• [Provided entries]:

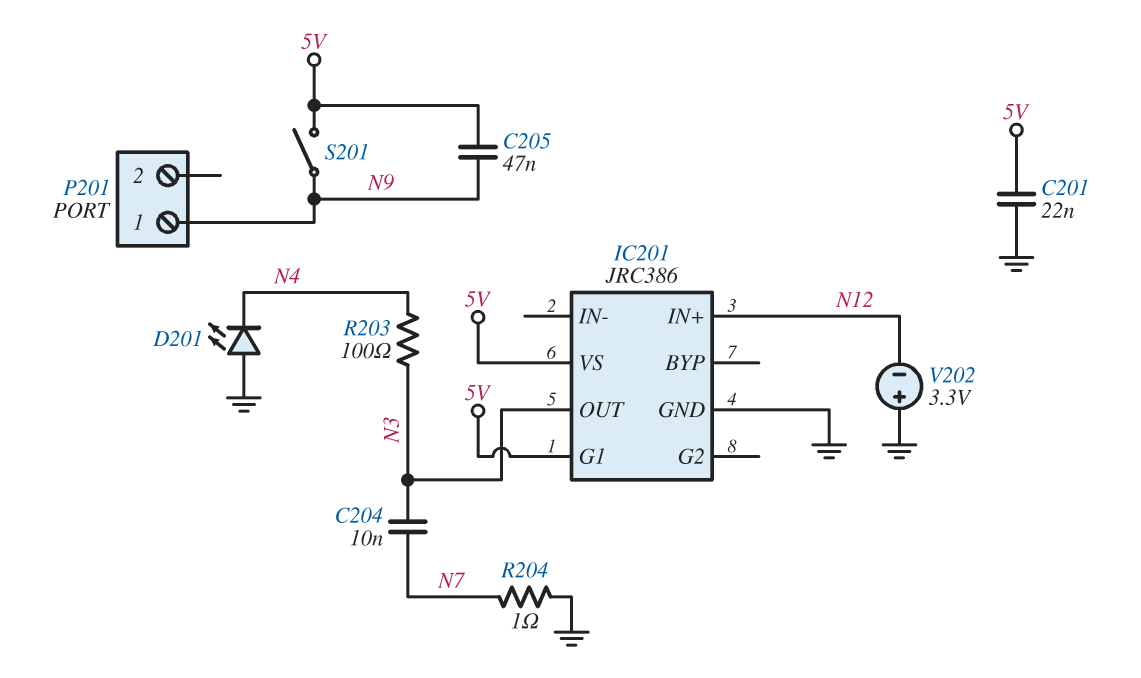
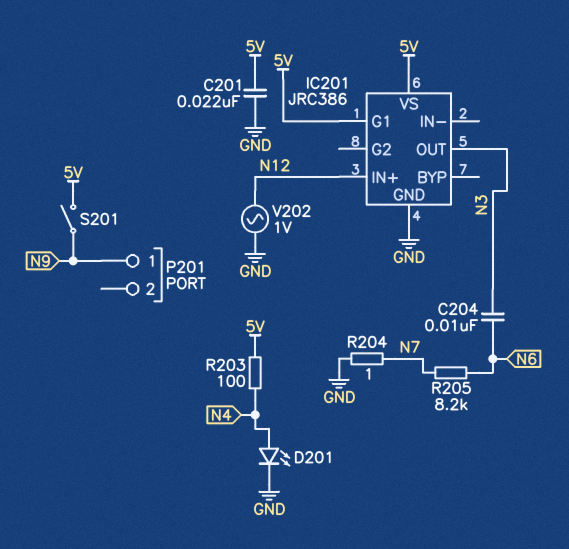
C204: 10nF (N3, N7) -> 10nF (N3, N6)
C205: 47nF (5V, N9) -> none
D201: LED (A GND, K N4) -> LED (A N4, K GND)
R203: 100 (N3, N4) -> 100 (5V, N4)
R205: none -> 8.2k (N6, N7)
V202: 3.3V (plus GND, minus N12) -> AC 1V (GND, N12)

• [Task prompt]:
Exact copy, no pictures: please print the data above once more.

• [Completed exercise]:
C204: 10nF (N3, N7) -> 10nF (N3, N6)
C205: 47nF (5V, N9) -> none
D201: LED (A GND, K N4) -> LED (A N4, K GND)
R203: 100 (N3, N4) -> 100 (5V, N4)
R205: none -> 8.2k (N6, N7)
V202: 3.3V (plus GND, minus N12) -> AC 1V (GND, N12)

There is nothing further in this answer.